[Opening TASK DATA section]

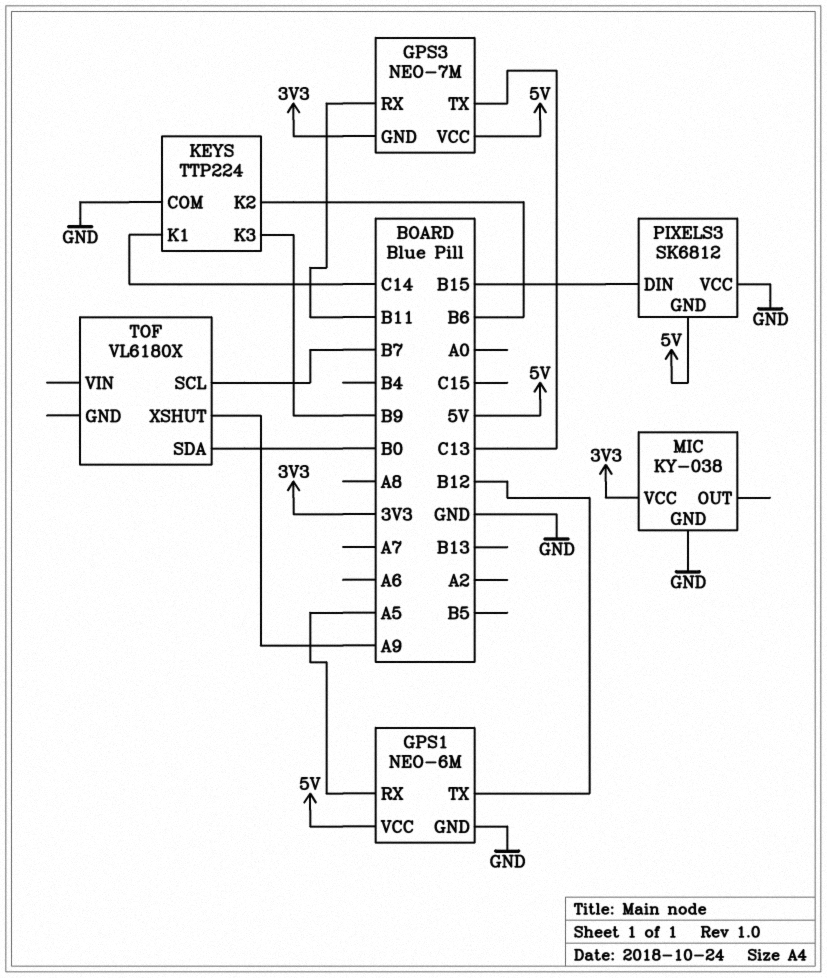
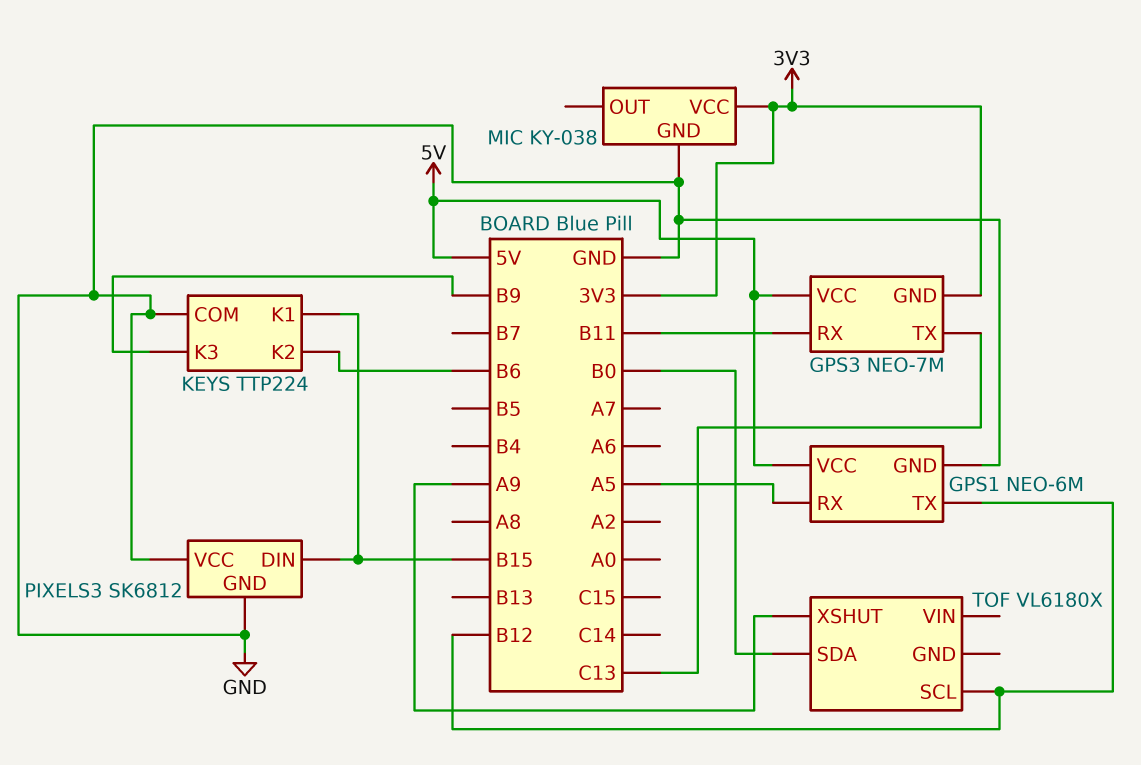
KEYS pin K1: C14 -> B15
PIXELS3 pin GND: 5V -> GND
TOF pin SCL: B7 -> B12

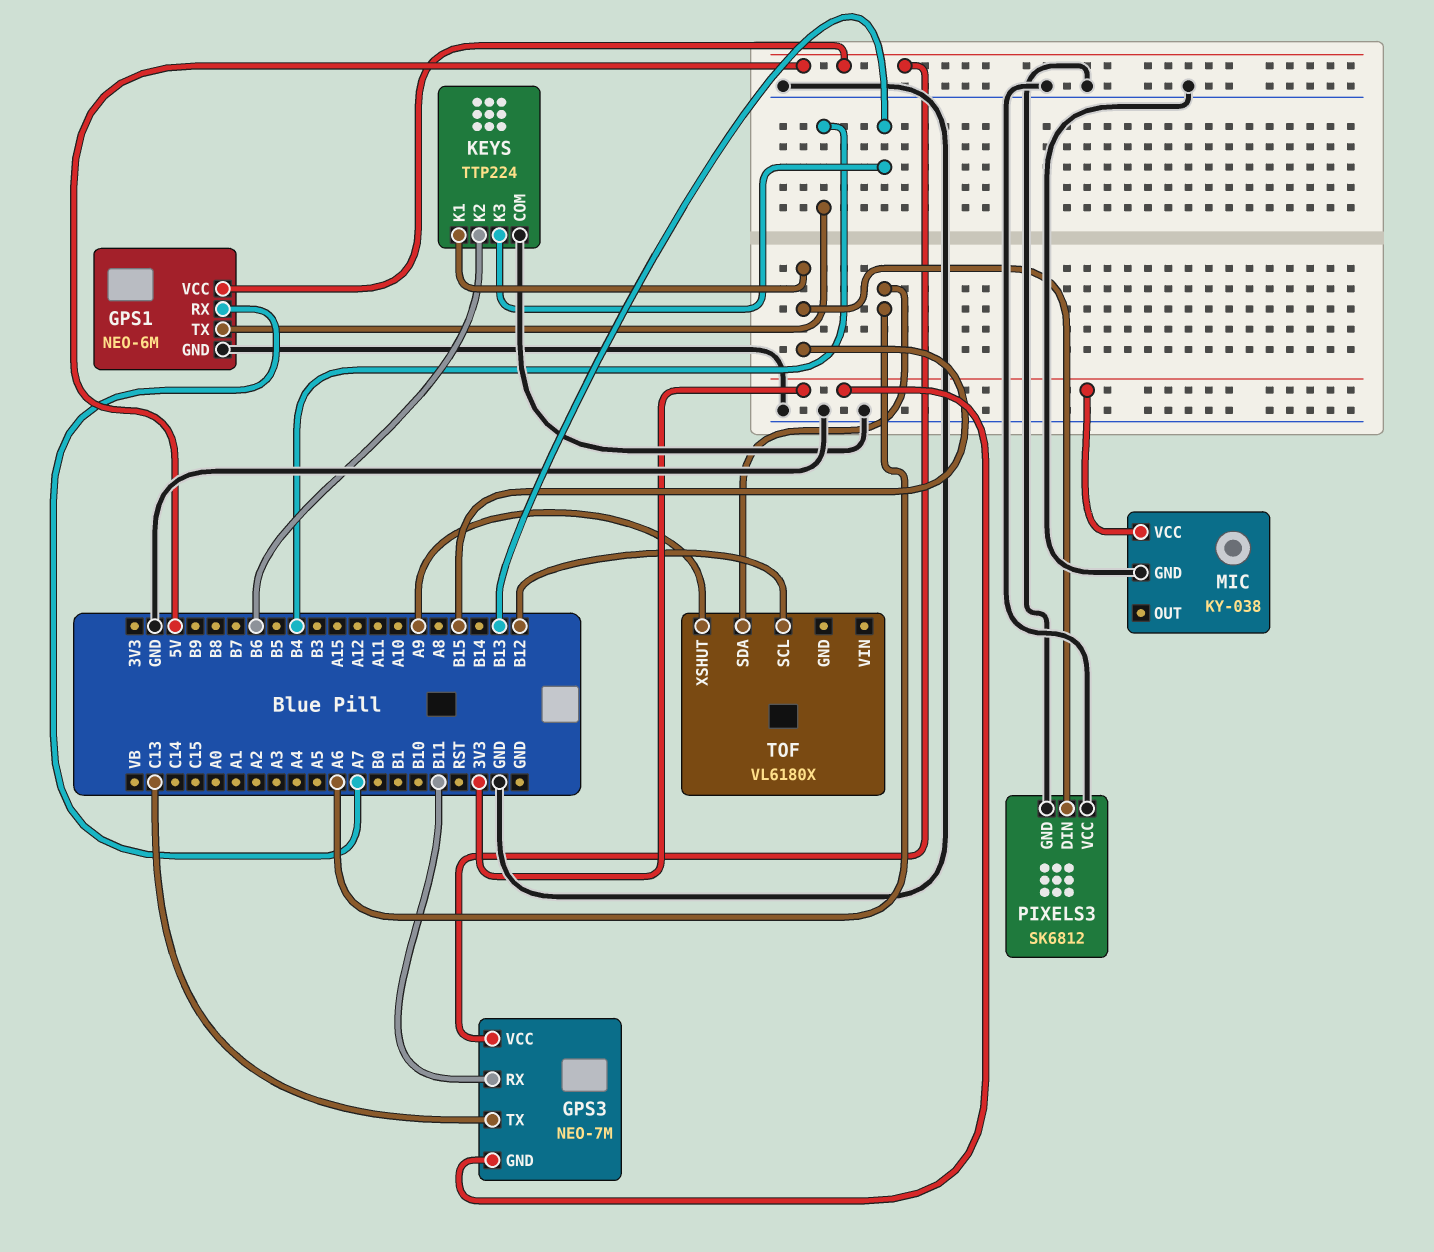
GPS1 pin RX: A5 -> A7
GPS1 pin TX: B12 -> B4
KEYS pin K3: B9 -> B13
TOF pin SDA: B0 -> A6

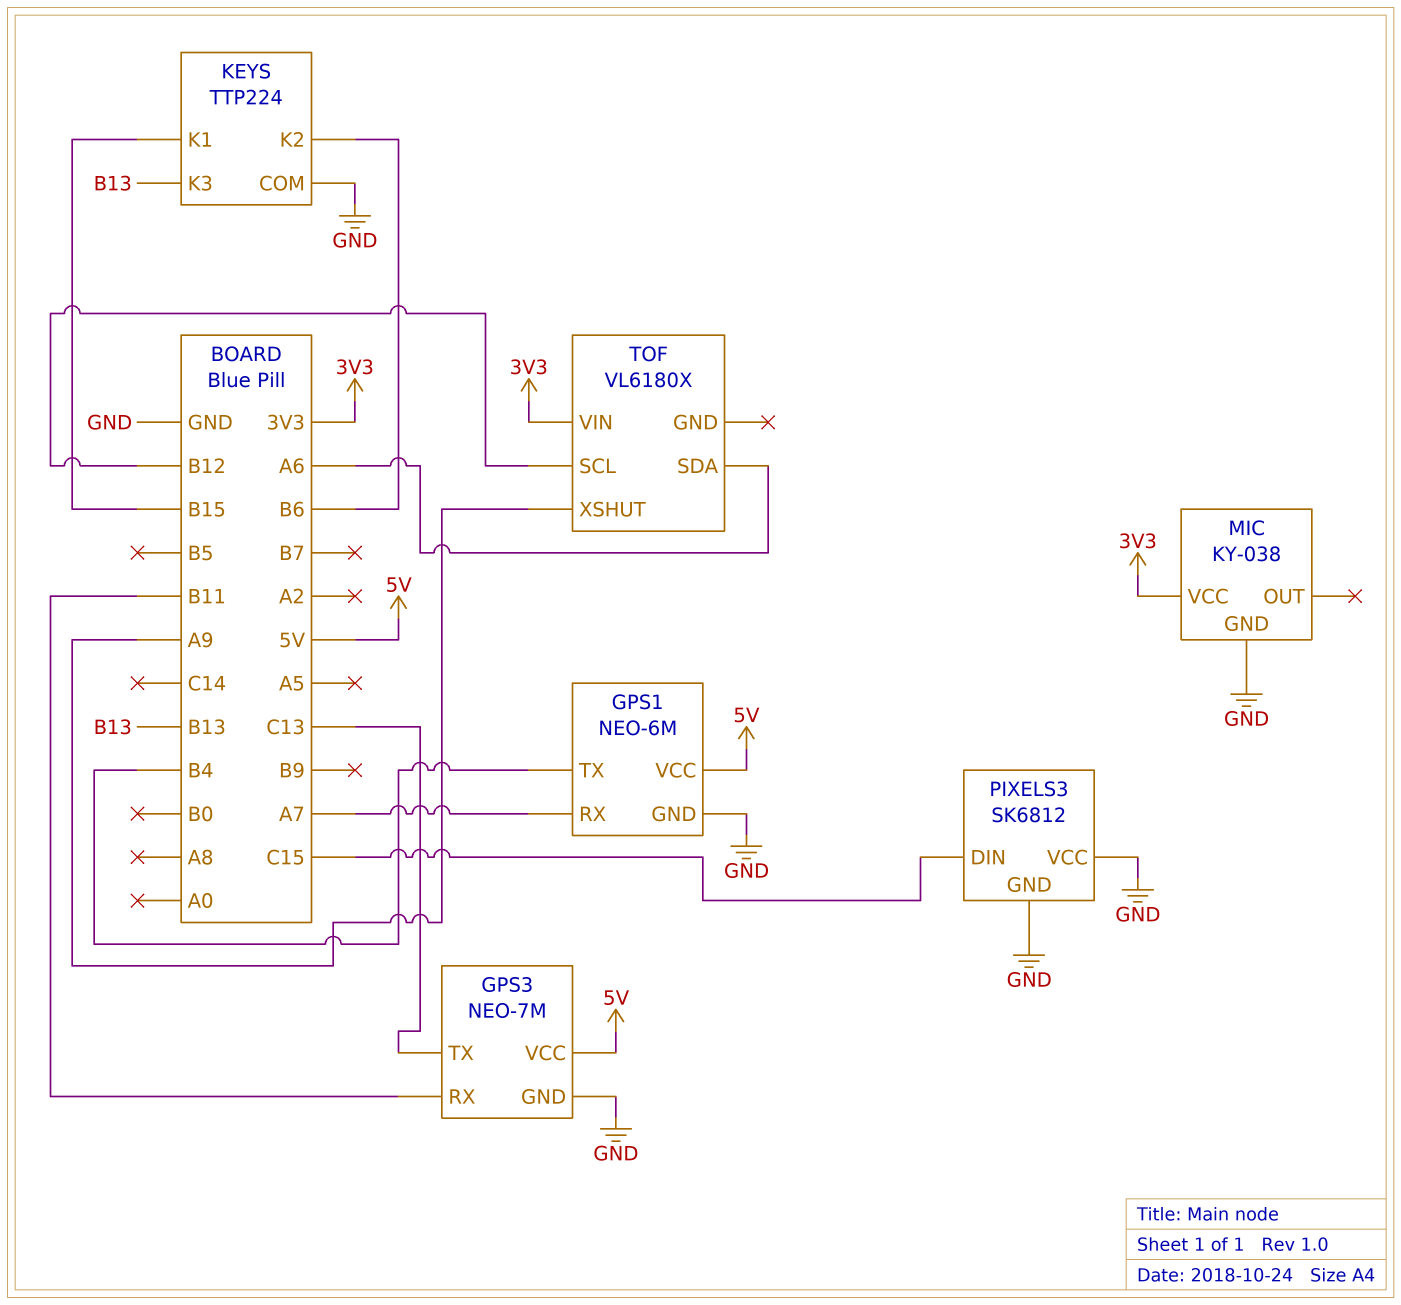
GPS3 pin GND: 3V3 -> GND
PIXELS3 pin DIN: B15 -> C15
TOF pin VIN: none -> 3V3

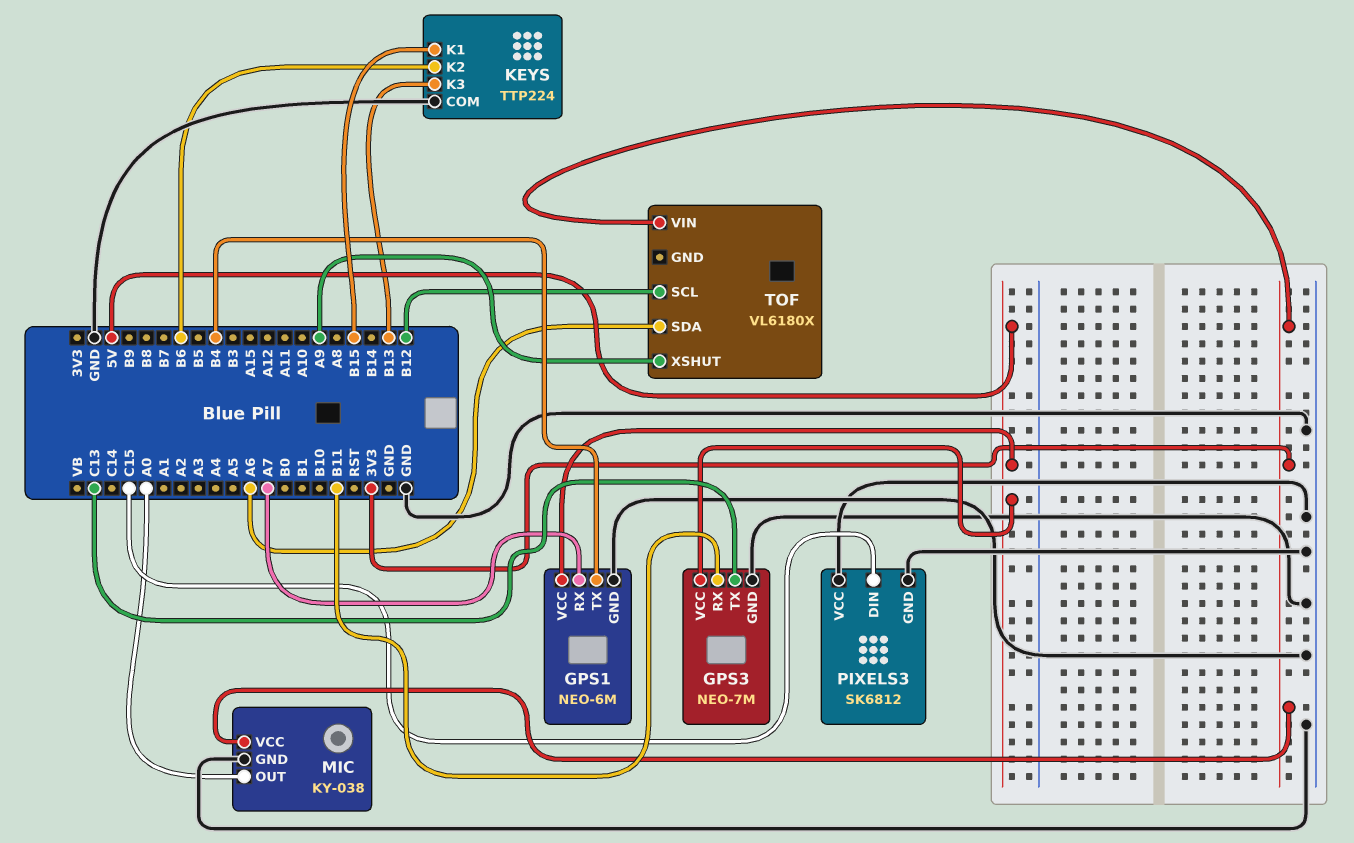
MIC pin OUT: none -> A0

[Closing TASK DATA section]

== EXERCISE ==
All pictures should be dropped; the lines from the one containing "GPS3 pin GND: 3V3 -> GND" through the last line of the material are to be set down exactly.

== RESPONSE FOR THIS EXERCISE ==
GPS3 pin GND: 3V3 -> GND
PIXELS3 pin DIN: B15 -> C15
TOF pin VIN: none -> 3V3

MIC pin OUT: none -> A0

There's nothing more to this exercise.